Task prompt —
Below this line is a set of entries; quote exactly the lines from the line that contains "bol/turquoise | <748,269>" to the line that contains "fourchette/bleu | <614,572>", both lines included.

Data provided —

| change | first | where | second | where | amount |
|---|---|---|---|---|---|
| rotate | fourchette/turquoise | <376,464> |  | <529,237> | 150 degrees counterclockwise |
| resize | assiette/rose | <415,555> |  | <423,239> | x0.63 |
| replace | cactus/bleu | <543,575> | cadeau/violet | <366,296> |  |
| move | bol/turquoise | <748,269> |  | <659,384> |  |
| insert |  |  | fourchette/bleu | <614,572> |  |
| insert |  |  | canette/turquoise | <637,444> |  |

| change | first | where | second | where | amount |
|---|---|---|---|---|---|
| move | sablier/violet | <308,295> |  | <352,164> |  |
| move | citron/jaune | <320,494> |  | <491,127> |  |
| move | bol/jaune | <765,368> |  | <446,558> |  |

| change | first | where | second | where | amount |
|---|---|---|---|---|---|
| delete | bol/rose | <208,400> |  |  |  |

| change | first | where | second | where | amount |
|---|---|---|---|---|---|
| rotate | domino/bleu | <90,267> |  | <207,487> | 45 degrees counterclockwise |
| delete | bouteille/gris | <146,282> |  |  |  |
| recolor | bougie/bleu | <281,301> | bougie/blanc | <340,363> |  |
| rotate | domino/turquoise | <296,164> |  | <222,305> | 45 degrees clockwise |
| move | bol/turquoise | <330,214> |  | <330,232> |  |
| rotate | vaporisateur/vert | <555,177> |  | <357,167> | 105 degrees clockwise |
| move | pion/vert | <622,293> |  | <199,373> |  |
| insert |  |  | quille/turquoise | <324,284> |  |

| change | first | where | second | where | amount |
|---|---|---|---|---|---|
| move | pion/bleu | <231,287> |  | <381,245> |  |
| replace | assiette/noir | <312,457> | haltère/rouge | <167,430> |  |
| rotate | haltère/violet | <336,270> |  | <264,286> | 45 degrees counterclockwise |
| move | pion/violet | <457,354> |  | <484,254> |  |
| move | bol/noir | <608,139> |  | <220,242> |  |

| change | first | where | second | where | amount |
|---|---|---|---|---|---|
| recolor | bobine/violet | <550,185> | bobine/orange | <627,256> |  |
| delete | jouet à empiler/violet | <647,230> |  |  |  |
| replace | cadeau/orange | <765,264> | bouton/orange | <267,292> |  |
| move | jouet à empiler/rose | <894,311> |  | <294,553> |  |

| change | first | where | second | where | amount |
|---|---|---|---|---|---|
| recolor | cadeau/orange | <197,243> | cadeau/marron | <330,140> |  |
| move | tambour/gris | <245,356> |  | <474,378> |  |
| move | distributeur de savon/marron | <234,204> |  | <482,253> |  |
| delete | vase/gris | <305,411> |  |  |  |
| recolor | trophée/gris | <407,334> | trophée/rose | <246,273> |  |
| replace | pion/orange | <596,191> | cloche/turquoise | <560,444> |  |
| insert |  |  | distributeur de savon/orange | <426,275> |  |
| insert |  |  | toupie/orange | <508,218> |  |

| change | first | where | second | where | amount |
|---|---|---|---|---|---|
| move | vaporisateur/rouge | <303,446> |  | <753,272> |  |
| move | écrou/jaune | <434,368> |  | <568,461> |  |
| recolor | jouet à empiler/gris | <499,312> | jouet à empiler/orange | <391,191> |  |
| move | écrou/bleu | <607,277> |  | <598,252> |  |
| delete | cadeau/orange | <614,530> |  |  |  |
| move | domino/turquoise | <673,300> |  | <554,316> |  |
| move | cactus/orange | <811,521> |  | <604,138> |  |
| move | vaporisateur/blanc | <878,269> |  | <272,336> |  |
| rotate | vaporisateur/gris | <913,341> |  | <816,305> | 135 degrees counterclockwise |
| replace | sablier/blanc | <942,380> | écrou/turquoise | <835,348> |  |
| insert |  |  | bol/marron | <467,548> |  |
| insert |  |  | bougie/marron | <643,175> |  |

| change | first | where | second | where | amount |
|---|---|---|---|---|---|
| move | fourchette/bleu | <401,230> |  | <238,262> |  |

Finished exercise —
| move | bol/turquoise | <748,269> |  | <659,384> |  |
| insert |  |  | fourchette/bleu | <614,572> |  |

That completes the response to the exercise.